# What is needed:
Take the lines below beginning at the line that has "R11: 3.3k (N9, VS) -> 3.3k (N23, VS)" and stopping after the line that has "Q205: PNP S8550", and print them exactly as they are, with no other lines.

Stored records
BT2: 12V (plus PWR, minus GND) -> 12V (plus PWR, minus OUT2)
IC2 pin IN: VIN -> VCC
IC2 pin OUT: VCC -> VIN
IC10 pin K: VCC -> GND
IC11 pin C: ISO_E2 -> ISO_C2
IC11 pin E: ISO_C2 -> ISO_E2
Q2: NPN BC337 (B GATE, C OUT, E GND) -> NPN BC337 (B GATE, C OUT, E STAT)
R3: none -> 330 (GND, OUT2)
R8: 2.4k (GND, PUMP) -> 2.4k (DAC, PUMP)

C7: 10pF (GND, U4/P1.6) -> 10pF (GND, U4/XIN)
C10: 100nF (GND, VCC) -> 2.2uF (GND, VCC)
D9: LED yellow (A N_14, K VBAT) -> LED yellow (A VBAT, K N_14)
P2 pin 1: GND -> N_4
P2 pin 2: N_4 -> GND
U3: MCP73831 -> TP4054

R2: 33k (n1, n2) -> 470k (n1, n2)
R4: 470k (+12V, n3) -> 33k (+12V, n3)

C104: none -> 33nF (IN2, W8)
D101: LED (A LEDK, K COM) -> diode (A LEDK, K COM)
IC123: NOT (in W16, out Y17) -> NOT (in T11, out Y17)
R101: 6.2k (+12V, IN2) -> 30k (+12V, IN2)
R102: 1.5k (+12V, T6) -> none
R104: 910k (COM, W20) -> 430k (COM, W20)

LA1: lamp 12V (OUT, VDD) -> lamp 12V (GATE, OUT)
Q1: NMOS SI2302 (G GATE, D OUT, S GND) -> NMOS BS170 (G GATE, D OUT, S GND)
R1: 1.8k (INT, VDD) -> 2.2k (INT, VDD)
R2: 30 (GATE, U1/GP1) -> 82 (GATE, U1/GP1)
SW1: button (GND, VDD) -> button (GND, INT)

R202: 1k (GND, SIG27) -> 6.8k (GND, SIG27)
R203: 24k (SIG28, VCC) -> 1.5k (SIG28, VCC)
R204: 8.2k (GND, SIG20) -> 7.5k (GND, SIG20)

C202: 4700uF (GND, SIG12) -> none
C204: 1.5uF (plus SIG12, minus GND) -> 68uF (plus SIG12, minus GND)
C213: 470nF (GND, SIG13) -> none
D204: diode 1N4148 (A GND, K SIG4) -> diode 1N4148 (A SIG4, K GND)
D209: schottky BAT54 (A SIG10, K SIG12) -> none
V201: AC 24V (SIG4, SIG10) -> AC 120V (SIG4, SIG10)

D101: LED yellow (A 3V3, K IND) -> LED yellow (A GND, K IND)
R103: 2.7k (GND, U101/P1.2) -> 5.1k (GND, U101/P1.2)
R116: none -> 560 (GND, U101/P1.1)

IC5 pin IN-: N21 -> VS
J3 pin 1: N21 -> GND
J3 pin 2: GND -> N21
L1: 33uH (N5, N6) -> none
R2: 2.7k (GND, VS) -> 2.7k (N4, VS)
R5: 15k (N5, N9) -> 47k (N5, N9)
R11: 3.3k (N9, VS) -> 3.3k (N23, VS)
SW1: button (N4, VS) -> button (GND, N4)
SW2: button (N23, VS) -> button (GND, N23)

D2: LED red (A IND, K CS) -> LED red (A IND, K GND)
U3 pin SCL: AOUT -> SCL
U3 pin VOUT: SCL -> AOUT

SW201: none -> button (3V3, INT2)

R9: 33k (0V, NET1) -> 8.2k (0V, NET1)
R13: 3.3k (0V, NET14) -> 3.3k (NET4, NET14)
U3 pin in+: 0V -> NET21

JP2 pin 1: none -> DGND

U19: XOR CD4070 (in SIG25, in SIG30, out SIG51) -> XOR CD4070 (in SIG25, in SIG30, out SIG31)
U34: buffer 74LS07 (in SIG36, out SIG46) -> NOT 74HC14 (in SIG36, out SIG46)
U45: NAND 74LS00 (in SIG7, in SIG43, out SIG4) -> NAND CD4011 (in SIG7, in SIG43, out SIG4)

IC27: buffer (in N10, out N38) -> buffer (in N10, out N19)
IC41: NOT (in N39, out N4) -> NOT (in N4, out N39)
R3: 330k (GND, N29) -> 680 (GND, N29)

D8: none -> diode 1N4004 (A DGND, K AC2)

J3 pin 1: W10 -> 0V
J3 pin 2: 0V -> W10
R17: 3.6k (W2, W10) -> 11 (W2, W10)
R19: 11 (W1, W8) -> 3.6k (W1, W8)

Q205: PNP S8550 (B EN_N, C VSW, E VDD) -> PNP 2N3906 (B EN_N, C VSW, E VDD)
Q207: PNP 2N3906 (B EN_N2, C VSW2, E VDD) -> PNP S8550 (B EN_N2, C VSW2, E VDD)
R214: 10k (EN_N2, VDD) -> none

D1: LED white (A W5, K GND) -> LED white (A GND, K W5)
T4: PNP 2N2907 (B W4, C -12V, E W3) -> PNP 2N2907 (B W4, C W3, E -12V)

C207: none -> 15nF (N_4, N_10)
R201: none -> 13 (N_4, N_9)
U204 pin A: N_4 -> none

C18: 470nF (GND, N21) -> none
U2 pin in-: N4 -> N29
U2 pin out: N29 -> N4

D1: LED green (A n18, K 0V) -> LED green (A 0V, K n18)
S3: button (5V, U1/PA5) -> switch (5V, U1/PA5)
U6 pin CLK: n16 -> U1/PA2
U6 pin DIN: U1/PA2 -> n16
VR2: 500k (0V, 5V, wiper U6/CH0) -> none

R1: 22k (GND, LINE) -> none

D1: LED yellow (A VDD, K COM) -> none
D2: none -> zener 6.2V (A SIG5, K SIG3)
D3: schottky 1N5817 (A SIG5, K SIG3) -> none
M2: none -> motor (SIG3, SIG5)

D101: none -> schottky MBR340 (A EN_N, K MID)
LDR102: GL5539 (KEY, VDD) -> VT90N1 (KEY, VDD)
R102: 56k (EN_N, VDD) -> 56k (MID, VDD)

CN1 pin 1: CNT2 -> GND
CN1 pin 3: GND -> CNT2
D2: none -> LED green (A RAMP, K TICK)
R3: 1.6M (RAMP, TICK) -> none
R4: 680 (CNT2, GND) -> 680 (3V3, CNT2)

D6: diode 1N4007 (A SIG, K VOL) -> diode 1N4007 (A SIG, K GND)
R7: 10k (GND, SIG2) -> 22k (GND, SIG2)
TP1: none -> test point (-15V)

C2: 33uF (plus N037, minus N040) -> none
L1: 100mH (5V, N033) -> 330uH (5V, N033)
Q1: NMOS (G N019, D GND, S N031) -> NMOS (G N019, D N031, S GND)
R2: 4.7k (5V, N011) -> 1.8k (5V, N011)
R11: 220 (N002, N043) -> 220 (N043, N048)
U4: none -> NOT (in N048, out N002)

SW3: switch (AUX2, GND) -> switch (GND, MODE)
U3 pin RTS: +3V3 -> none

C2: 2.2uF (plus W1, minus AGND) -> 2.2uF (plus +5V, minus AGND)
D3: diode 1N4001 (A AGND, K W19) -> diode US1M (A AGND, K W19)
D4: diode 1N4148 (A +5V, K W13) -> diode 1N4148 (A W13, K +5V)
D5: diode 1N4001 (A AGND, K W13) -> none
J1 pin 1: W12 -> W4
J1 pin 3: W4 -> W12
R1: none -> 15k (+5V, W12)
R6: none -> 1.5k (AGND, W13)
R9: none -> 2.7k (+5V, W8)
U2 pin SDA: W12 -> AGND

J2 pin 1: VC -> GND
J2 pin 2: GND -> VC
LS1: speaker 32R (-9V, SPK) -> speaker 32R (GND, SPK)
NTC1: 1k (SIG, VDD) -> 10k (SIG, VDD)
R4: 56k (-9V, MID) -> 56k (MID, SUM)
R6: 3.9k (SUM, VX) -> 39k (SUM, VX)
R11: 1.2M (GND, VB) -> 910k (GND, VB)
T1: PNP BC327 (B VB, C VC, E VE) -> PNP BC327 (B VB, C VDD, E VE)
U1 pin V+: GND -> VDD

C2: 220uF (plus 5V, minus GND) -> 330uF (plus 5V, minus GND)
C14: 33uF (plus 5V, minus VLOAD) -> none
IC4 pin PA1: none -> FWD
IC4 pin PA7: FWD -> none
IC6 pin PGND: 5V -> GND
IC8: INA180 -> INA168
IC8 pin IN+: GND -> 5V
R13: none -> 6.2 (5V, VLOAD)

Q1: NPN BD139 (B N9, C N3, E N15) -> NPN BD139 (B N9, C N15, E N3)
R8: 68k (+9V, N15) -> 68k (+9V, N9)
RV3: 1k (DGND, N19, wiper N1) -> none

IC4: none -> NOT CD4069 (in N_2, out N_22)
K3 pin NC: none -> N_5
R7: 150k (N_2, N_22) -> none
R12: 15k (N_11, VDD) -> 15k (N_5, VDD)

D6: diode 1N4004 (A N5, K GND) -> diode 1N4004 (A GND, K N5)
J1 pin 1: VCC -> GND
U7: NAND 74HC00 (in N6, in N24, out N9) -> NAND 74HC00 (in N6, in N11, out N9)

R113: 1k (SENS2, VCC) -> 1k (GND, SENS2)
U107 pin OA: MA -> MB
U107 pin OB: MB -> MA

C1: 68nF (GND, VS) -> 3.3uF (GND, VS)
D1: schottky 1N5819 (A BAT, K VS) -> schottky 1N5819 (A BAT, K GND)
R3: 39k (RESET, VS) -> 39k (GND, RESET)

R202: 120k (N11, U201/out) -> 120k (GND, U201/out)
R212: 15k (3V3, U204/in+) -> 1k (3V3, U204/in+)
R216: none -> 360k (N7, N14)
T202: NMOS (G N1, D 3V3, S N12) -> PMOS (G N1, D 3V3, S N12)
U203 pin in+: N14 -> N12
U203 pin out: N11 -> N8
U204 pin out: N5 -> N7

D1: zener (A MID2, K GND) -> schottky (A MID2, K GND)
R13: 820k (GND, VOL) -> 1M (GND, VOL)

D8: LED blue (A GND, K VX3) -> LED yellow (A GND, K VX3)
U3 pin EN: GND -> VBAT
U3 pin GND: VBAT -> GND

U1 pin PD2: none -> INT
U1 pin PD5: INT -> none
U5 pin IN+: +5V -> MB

# The completed task:
R11: 3.3k (N9, VS) -> 3.3k (N23, VS)
SW1: button (N4, VS) -> button (GND, N4)
SW2: button (N23, VS) -> button (GND, N23)

D2: LED red (A IND, K CS) -> LED red (A IND, K GND)
U3 pin SCL: AOUT -> SCL
U3 pin VOUT: SCL -> AOUT

SW201: none -> button (3V3, INT2)

R9: 33k (0V, NET1) -> 8.2k (0V, NET1)
R13: 3.3k (0V, NET14) -> 3.3k (NET4, NET14)
U3 pin in+: 0V -> NET21

JP2 pin 1: none -> DGND

U19: XOR CD4070 (in SIG25, in SIG30, out SIG51) -> XOR CD4070 (in SIG25, in SIG30, out SIG31)
U34: buffer 74LS07 (in SIG36, out SIG46) -> NOT 74HC14 (in SIG36, out SIG46)
U45: NAND 74LS00 (in SIG7, in SIG43, out SIG4) -> NAND CD4011 (in SIG7, in SIG43, out SIG4)

IC27: buffer (in N10, out N38) -> buffer (in N10, out N19)
IC41: NOT (in N39, out N4) -> NOT (in N4, out N39)
R3: 330k (GND, N29) -> 680 (GND, N29)

D8: none -> diode 1N4004 (A DGND, K AC2)

J3 pin 1: W10 -> 0V
J3 pin 2: 0V -> W10
R17: 3.6k (W2, W10) -> 11 (W2, W10)
R19: 11 (W1, W8) -> 3.6k (W1, W8)

Q205: PNP S8550 (B EN_N, C VSW, E VDD) -> PNP 2N3906 (B EN_N, C VSW, E VDD)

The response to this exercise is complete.